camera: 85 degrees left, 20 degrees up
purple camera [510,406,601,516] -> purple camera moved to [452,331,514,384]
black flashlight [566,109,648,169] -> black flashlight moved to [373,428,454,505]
= = =
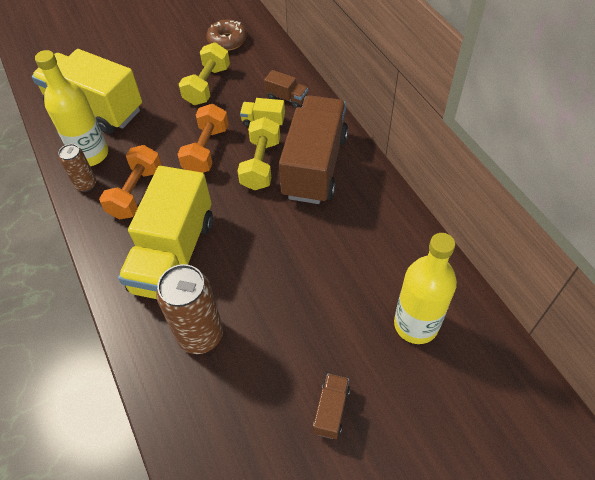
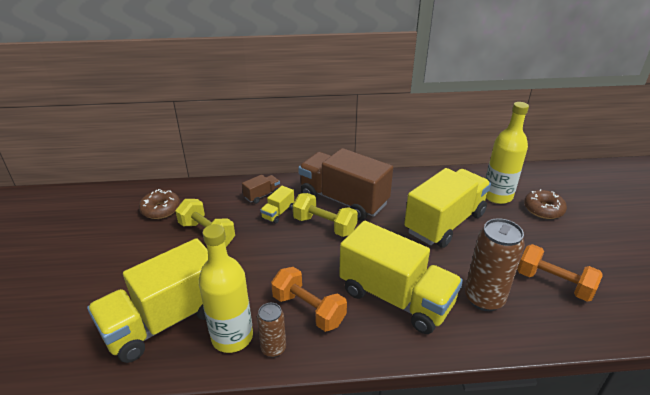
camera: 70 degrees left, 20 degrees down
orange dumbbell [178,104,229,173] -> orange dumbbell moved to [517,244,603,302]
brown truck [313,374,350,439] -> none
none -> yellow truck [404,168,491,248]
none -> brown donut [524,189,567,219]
= = =
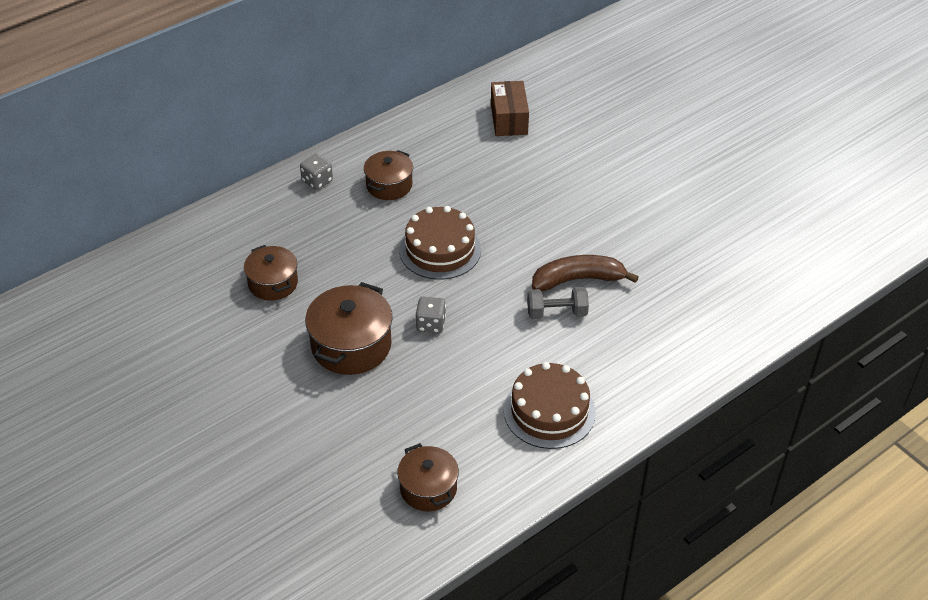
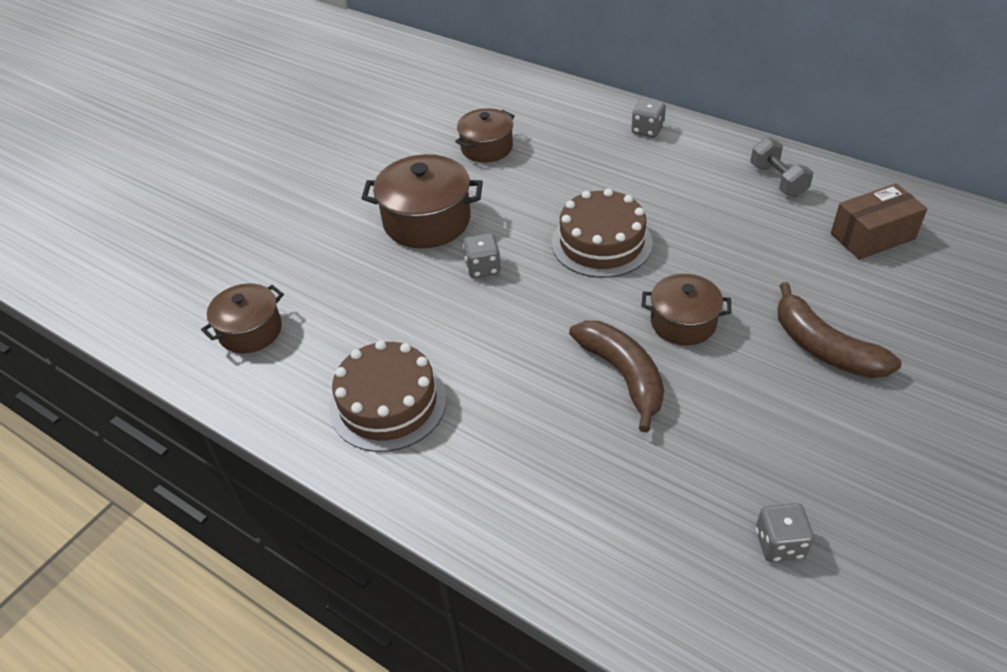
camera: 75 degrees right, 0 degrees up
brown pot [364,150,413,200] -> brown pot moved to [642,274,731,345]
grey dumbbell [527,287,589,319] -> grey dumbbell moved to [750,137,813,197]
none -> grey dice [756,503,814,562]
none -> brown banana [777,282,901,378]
= = =
▸ Exercise directions
Scan the data for lines containing "truck" and copy all of them.

▸ Your solution
brown truck [313,374,350,439] -> none
none -> yellow truck [404,168,491,248]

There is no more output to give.